PROBLEM DETAILS -> Please retype the entries below exactly, only from their first line through the line containing "camera: 90 degrees right, 0 degrees up", leaving every picture out.
----
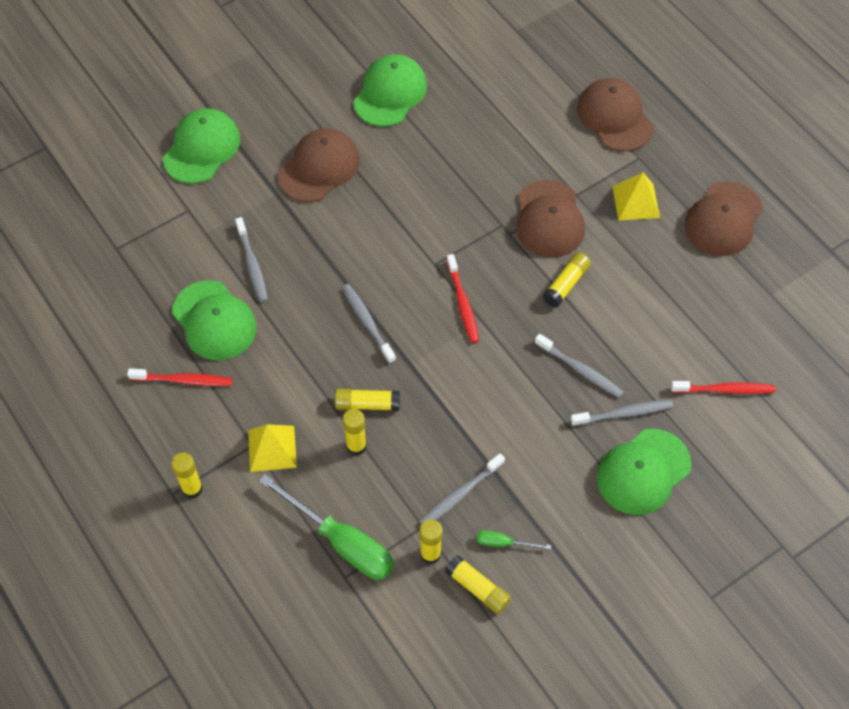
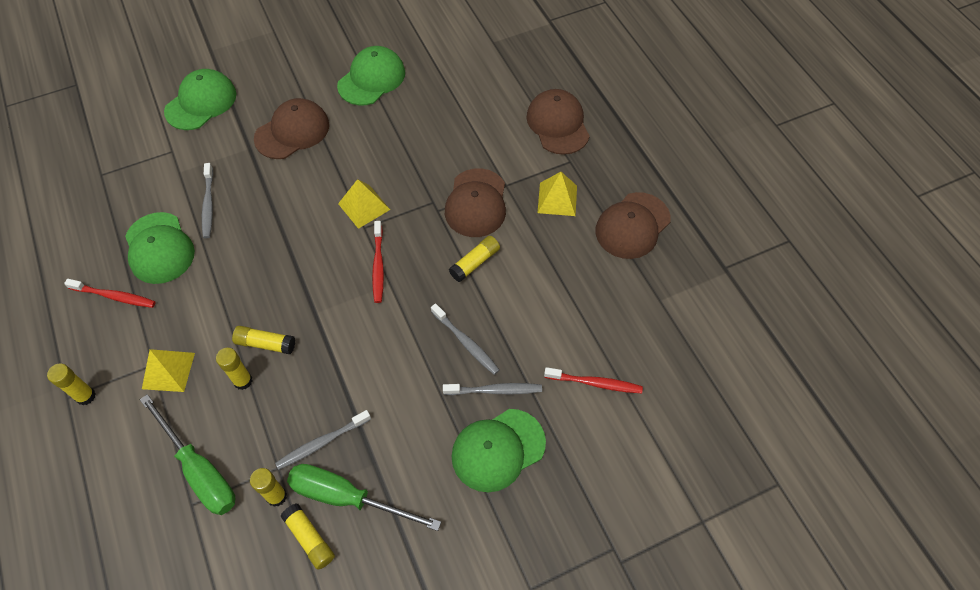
camera: 10 degrees right, 0 degrees up
grey toothbrush [342,284,396,364] -> none
green screwdriver [477,530,551,549] -> green screwdriver [287,464,441,531], size x2.21
none -> yellow pyramid [338,179,390,229]

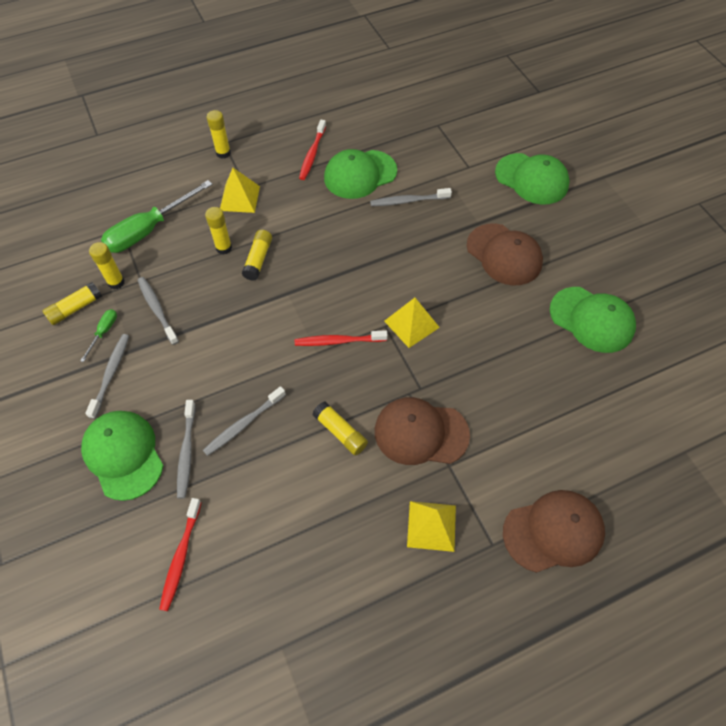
camera: 90 degrees right, 0 degrees up
green screwdriver [287,464,441,531] -> green screwdriver [80,309,117,362], size x0.45
brown cap [596,192,671,259] -> none
none -> grey toothbrush [85,334,129,419]

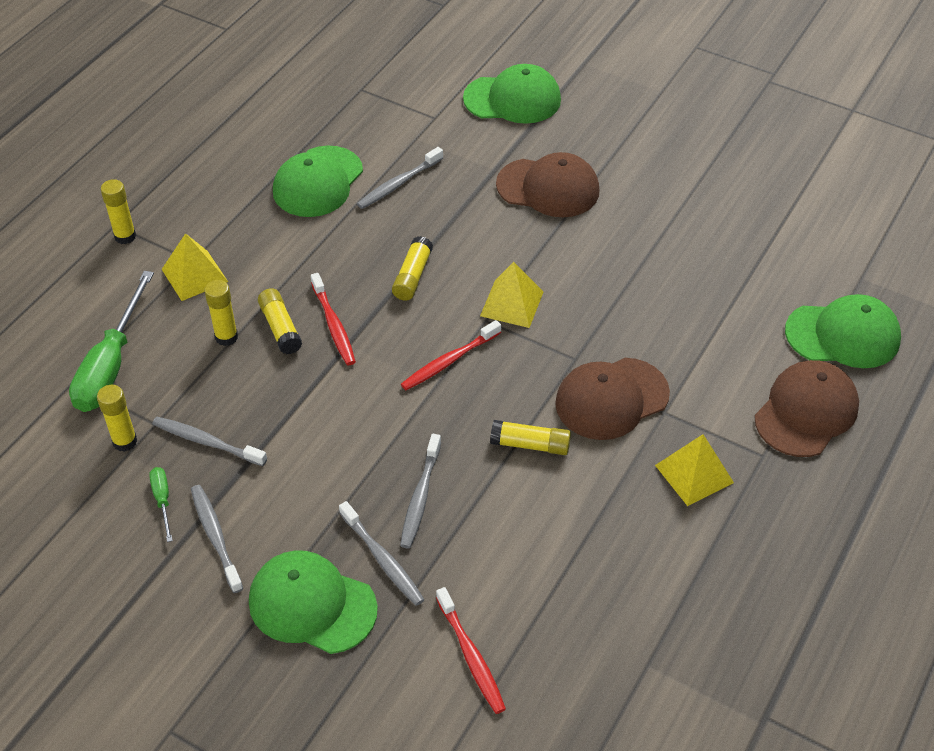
camera: 35 degrees left, 10 degrees down
yellow glue stick [43,282,102,325] -> yellow glue stick moved to [392,236,433,301]
red toothbrush [299,120,326,180] -> red toothbrush moved to [311,273,356,365]
green cap [550,287,636,353] -> green cap moved to [785,294,901,368]

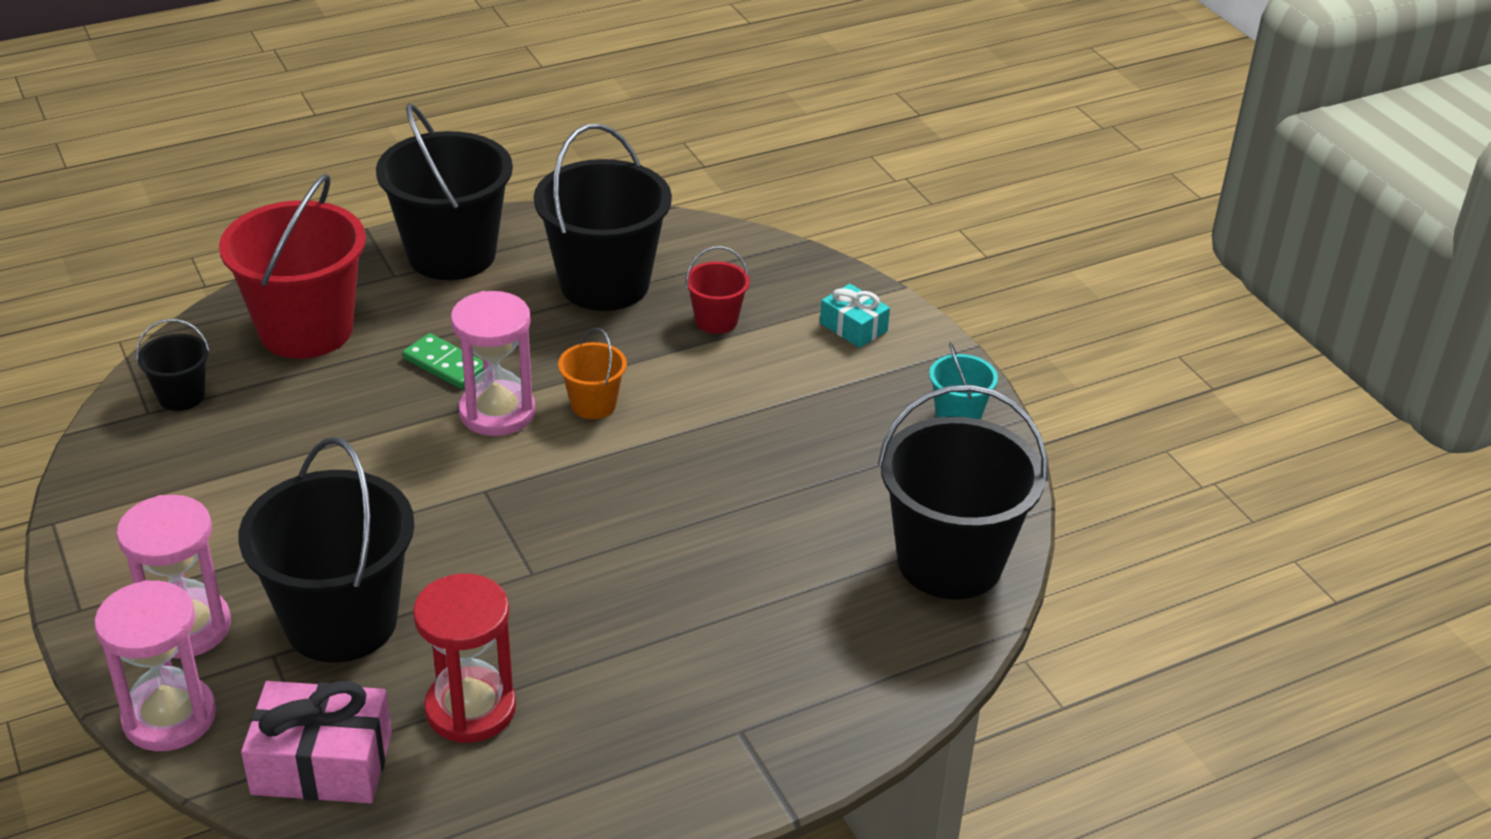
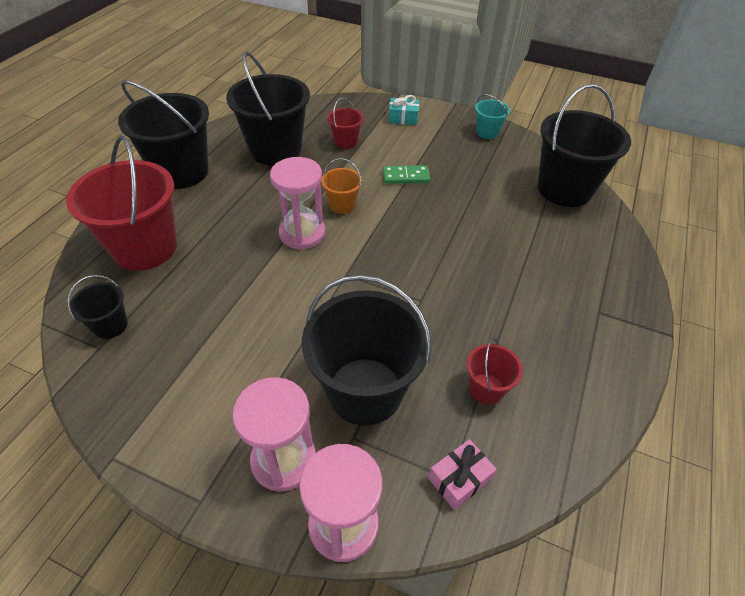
camera: 40 degrees left, 10 degrees up
pink gift [241,681,392,803] -> pink gift [428,439,497,510], size x0.59
green domino [403,333,484,389] -> green domino moved to [383,165,430,184]
red hourglass [413,574,516,743] -> red bucket [467,338,523,404]

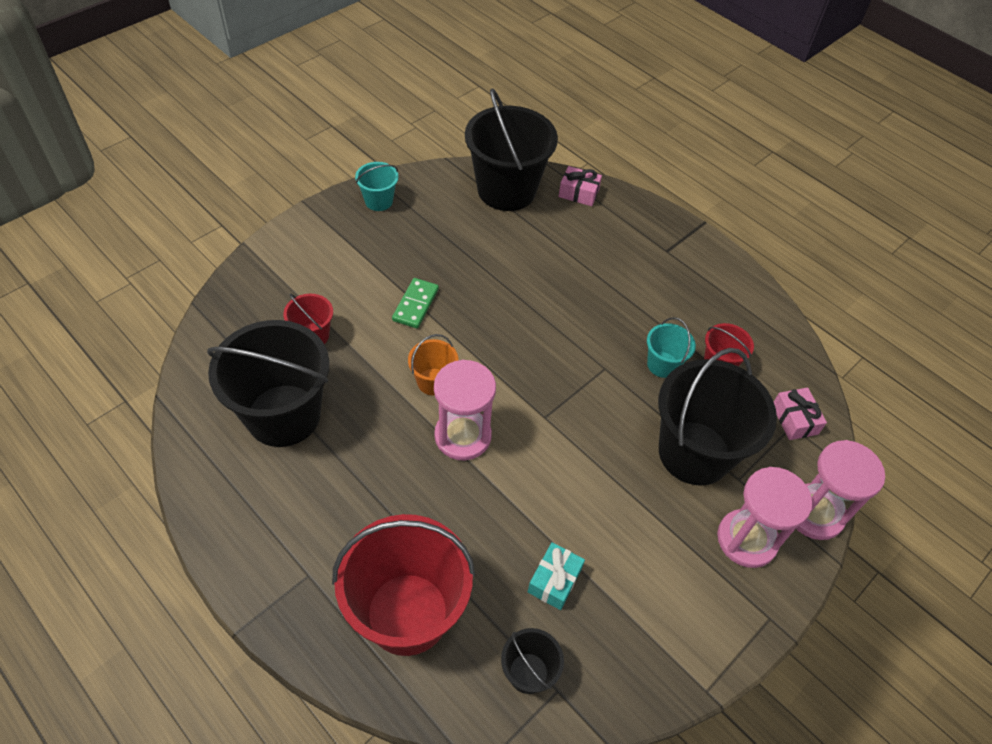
camera: 70 degrees left, 5 degrees up
black bucket [118,80,209,189] -> none
turquoise gift [388,95,419,125] -> turquoise gift moved to [528,542,585,610]
none -> pink gift [559,166,602,206]
none -> turquoise bucket [647,317,696,378]

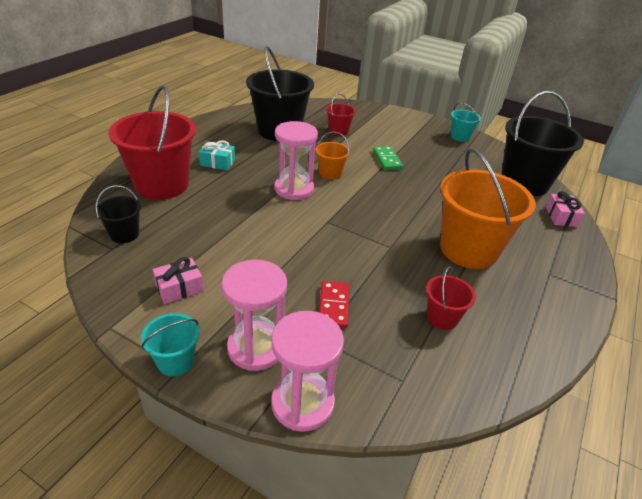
camera: 75 degrees right, 15 degrees down
green domino [392,278,439,328] -> green domino turned 75 degrees clockwise [373,146,403,170]
turquoise gift [528,542,585,610] -> turquoise gift moved to [199,140,235,170]
turquoise bucket [647,317,696,378] -> turquoise bucket moved to [141,313,200,376]
black bucket [658,348,777,485] -> red domino [319,281,349,328]
pink gift [774,388,827,440] -> pink gift moved to [153,257,204,304]
none -> orange bucket [440,148,536,269]

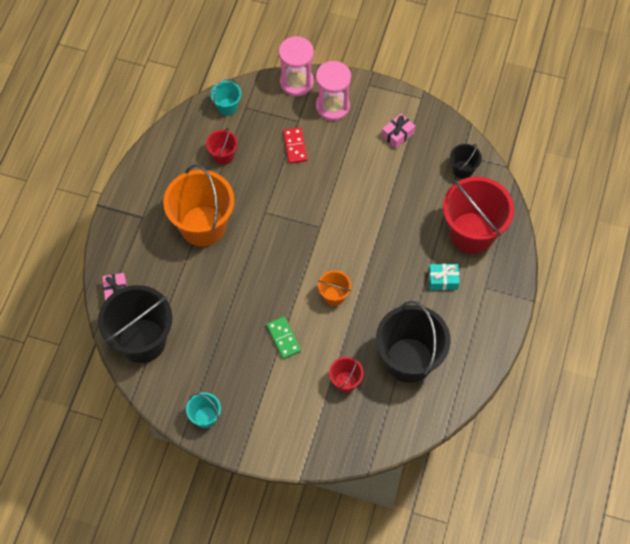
camera: 170 degrees right, 25 degrees up
turquoise bucket [141,313,200,376] -> turquoise bucket moved to [210,78,241,116]
pink hourglass [274,121,318,200] -> none

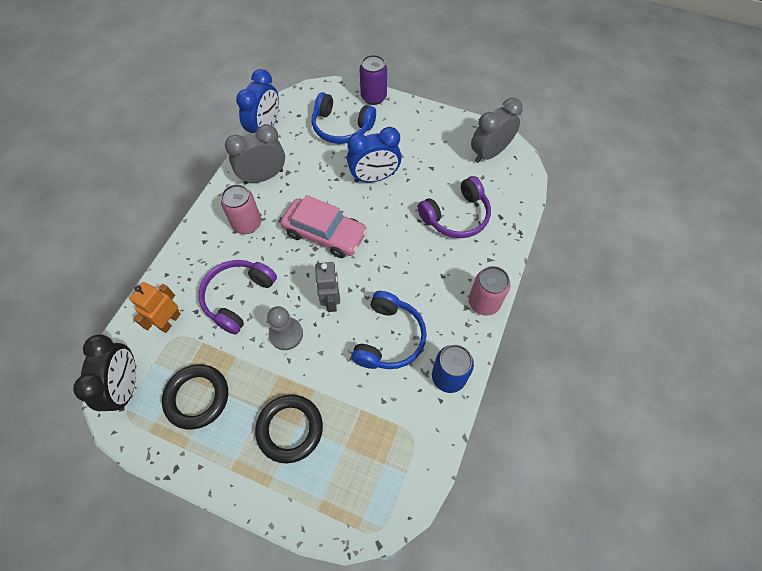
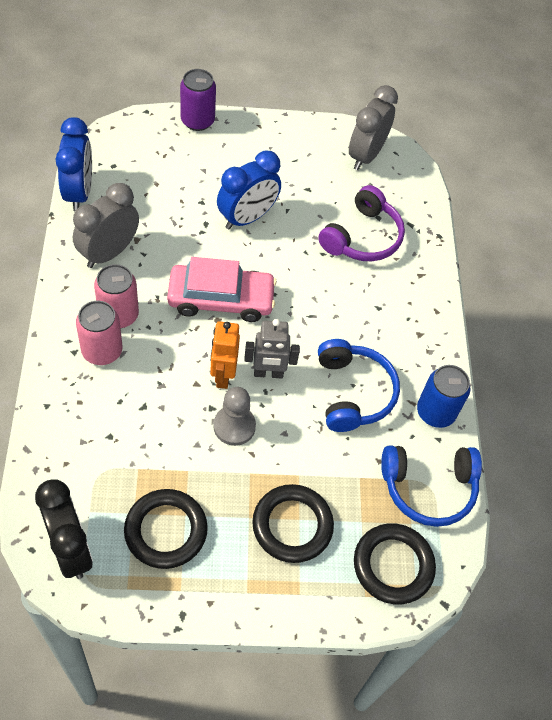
camera: 30 degrees left, 5 degrees down
orange robot [129,282,181,333] -> orange robot moved to [210,321,240,389]
purple headphones [198,260,277,335] -> none
blue headphones [312,92,376,144] -> blue headphones moved to [381,445,482,527]
grey robot [315,262,340,312] -> grey robot turned 120 degrees clockwise [244,319,300,378]
pink can [469,266,510,316] -> pink can moved to [76,301,122,365]
none -> black ring [354,523,436,604]

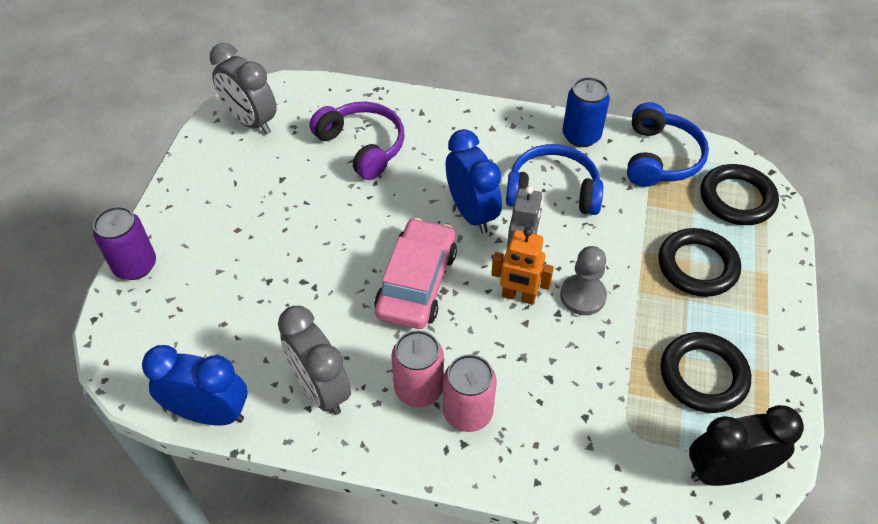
camera: 70 degrees left, 5 degrees down
blue clock [217,150,281,229] -> blue clock moved to [446,129,502,234]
----
WRITTEN SOLUTION ->
camera: 10 degrees right, 0 degrees up
grey toothbrush [342,284,396,364] -> none
green screwdriver [477,530,551,549] -> green screwdriver [287,464,441,531], size x2.21
none -> yellow pyramid [338,179,390,229]

camera: 90 degrees right, 0 degrees up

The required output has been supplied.